Dataset extract:
▼

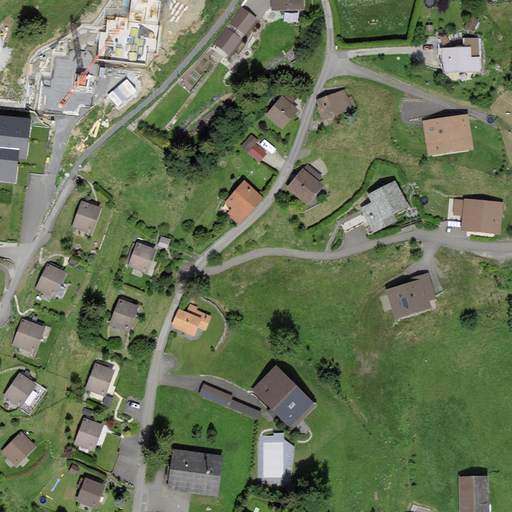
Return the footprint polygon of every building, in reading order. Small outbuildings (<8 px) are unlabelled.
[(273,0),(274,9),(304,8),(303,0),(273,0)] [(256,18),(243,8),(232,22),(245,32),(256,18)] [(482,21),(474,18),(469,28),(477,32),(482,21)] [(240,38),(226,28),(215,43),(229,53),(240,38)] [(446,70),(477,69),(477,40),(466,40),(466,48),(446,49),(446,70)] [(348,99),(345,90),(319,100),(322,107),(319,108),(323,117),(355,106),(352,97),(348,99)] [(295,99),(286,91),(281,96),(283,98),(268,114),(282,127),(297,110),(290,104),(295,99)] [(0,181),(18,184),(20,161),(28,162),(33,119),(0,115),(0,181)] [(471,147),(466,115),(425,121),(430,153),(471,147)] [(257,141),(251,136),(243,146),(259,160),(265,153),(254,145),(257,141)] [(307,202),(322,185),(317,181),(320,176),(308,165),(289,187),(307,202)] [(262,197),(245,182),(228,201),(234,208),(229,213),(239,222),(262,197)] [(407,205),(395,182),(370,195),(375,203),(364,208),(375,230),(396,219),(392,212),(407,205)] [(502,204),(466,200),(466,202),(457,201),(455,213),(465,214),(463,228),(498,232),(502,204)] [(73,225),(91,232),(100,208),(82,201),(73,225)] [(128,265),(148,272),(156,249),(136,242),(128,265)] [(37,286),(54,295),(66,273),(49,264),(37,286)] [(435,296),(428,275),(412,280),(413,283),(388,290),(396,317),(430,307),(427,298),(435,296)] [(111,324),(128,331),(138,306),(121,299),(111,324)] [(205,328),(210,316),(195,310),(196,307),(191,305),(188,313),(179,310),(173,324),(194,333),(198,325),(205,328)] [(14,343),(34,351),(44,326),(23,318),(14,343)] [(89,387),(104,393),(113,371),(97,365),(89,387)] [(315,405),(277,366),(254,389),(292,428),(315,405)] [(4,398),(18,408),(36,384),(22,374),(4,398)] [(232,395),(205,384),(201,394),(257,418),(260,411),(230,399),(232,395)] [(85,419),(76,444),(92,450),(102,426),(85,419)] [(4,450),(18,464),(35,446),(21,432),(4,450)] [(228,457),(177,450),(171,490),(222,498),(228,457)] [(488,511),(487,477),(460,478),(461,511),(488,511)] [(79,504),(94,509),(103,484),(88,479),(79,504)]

▲
▼

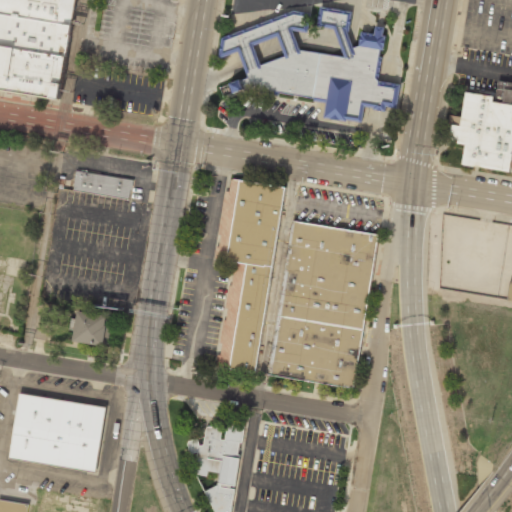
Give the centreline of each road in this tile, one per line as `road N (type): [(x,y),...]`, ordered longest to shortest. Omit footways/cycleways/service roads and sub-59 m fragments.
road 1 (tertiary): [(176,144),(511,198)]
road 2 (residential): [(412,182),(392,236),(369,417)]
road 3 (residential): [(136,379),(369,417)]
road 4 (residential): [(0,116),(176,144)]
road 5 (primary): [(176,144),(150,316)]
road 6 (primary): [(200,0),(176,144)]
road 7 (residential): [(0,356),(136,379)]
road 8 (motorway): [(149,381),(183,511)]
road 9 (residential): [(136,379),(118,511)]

▲

Task instructions:
Convert the entries starting at the line containing "Give the centreline" and ending at the line containing "road 9 (residential): [(136,379),(118,511)]" into a numbered list, leaving out any blank lines.

Correct output:
1. Give the centreline of each road in this tile, one per line as `road N (type): [(x,y),...]`, ordered longest to shortest. Omit footways/cycleways/service roads and sub-59 m fragments.
2. road 1 (tertiary): [(176,144),(511,198)]
3. road 2 (residential): [(412,182),(392,236),(369,417)]
4. road 3 (residential): [(136,379),(369,417)]
5. road 4 (residential): [(0,116),(176,144)]
6. road 5 (primary): [(176,144),(150,316)]
7. road 6 (primary): [(200,0),(176,144)]
8. road 7 (residential): [(0,356),(136,379)]
9. road 8 (motorway): [(149,381),(183,511)]
10. road 9 (residential): [(136,379),(118,511)]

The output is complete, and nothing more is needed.